GOAL OF THE EXERCISE >> Exclude the pictures, then restate every entry below exactly.

::::

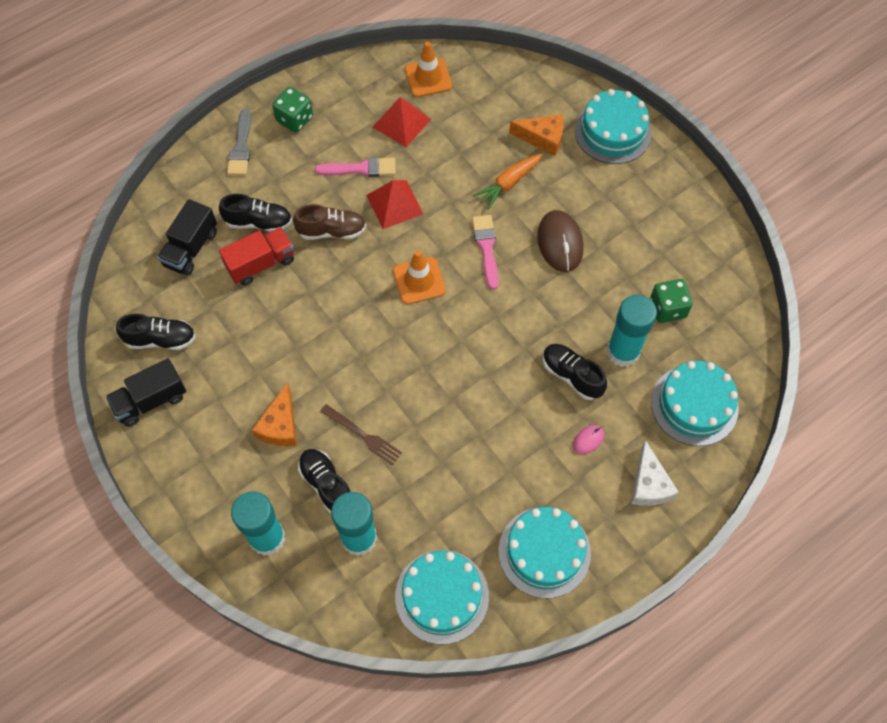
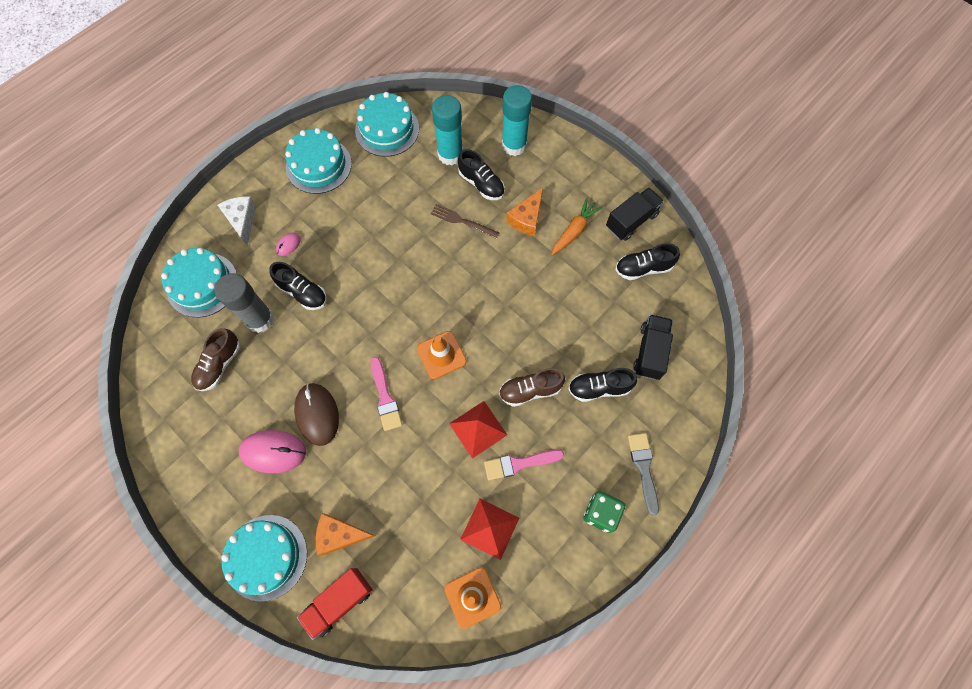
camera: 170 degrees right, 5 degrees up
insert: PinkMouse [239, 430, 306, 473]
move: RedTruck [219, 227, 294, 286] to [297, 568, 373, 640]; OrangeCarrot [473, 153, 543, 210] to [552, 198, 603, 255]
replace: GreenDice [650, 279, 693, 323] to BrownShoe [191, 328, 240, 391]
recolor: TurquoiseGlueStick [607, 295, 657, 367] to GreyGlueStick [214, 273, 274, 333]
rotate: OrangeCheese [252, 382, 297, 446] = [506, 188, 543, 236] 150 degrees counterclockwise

::::

TASK RESULT >>
camera: 170 degrees right, 5 degrees up
insert: PinkMouse [239, 430, 306, 473]
move: RedTruck [219, 227, 294, 286] to [297, 568, 373, 640]; OrangeCarrot [473, 153, 543, 210] to [552, 198, 603, 255]
replace: GreenDice [650, 279, 693, 323] to BrownShoe [191, 328, 240, 391]
recolor: TurquoiseGlueStick [607, 295, 657, 367] to GreyGlueStick [214, 273, 274, 333]
rotate: OrangeCheese [252, 382, 297, 446] = [506, 188, 543, 236] 150 degrees counterclockwise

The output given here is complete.